[Scene comparison data]
______________________________
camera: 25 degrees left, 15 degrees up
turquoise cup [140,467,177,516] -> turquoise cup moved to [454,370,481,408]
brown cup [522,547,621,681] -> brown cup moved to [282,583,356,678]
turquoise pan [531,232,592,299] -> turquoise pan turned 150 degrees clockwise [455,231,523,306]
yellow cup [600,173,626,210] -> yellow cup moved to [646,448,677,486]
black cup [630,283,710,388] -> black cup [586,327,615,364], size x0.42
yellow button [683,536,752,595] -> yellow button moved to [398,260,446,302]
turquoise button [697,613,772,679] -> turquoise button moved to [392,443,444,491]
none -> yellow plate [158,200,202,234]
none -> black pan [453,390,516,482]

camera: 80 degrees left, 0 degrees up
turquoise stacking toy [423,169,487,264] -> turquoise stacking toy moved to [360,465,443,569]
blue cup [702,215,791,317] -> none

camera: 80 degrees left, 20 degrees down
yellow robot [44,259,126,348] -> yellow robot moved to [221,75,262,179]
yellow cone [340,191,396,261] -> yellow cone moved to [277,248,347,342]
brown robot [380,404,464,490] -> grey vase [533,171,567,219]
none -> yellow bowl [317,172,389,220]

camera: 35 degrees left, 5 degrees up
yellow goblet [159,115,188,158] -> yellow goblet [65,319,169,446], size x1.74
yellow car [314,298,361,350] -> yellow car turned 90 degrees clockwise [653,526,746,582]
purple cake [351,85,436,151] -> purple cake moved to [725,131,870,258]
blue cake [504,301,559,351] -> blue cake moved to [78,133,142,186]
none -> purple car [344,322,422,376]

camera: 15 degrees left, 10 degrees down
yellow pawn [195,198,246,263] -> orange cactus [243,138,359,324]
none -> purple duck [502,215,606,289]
______________________________
[Exercise instructions] Nothing but the lines from the line containing "yellow car [314,298,361,350]" through the final line of the entries should appear in your answer, copied exactly.

[The answer]
yellow car [314,298,361,350] -> yellow car turned 90 degrees clockwise [653,526,746,582]
purple cake [351,85,436,151] -> purple cake moved to [725,131,870,258]
blue cake [504,301,559,351] -> blue cake moved to [78,133,142,186]
none -> purple car [344,322,422,376]

camera: 15 degrees left, 10 degrees down
yellow pawn [195,198,246,263] -> orange cactus [243,138,359,324]
none -> purple duck [502,215,606,289]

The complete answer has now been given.